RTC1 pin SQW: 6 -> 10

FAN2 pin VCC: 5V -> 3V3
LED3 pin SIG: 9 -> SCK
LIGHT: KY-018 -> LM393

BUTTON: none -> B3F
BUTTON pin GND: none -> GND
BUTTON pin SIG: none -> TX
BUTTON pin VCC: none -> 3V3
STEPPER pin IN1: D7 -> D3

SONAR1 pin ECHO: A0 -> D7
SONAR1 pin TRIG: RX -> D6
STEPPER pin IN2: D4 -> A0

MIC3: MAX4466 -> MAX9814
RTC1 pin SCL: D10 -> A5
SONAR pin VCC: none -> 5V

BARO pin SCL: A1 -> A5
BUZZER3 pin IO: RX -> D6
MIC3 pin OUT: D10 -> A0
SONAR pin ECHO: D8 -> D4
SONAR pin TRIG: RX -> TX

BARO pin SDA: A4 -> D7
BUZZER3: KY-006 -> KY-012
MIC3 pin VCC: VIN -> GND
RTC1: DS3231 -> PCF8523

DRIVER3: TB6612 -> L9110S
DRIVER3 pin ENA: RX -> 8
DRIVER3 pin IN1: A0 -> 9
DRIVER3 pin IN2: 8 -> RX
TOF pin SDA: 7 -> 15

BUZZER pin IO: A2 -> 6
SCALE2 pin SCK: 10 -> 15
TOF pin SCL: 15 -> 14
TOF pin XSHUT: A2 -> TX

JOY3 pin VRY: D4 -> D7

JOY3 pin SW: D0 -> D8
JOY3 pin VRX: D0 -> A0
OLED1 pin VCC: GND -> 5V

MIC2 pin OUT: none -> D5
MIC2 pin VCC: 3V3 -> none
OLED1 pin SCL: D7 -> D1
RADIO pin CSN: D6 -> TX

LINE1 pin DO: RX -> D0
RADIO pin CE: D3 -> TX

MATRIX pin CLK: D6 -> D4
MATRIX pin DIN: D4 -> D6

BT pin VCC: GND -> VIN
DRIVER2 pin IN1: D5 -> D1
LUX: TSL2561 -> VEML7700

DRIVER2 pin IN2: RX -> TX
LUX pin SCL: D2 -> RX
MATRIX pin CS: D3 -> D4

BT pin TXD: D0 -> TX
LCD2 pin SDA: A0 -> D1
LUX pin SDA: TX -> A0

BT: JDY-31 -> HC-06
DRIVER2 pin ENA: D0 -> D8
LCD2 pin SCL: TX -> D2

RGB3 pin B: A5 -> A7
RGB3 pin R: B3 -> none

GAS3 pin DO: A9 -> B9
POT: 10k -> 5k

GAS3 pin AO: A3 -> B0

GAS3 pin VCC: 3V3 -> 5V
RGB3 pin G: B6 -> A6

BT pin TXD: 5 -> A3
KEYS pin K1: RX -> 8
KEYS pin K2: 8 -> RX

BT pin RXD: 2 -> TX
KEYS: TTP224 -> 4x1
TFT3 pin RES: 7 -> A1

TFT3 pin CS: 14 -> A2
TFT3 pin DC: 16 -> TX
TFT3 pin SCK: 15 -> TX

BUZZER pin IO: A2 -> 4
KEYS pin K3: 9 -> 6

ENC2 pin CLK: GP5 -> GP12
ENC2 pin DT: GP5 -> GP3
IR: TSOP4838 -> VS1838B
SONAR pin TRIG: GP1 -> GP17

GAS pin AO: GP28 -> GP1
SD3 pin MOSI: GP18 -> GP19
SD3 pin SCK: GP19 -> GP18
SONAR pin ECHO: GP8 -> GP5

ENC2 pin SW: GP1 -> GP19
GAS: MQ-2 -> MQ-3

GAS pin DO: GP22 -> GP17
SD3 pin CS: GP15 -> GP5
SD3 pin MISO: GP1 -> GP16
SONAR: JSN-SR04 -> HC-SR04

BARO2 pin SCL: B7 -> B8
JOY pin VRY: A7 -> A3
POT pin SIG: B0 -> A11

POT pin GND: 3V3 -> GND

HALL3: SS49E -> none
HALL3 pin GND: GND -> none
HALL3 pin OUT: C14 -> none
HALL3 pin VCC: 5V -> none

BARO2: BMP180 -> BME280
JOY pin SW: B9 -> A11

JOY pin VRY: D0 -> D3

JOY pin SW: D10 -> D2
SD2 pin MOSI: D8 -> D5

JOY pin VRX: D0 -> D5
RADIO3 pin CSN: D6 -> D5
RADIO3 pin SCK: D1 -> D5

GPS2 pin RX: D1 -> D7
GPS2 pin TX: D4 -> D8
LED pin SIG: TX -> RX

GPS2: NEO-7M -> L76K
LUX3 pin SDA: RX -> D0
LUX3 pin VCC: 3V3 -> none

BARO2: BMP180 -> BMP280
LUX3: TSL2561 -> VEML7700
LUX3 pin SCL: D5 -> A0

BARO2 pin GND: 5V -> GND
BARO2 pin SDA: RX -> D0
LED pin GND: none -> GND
....
## Task requirements
Show, from the listing above, every line holding the word "ECHO".

## Exercise answer
SONAR1 pin ECHO: A0 -> D7
SONAR pin ECHO: D8 -> D4
SONAR pin ECHO: GP8 -> GP5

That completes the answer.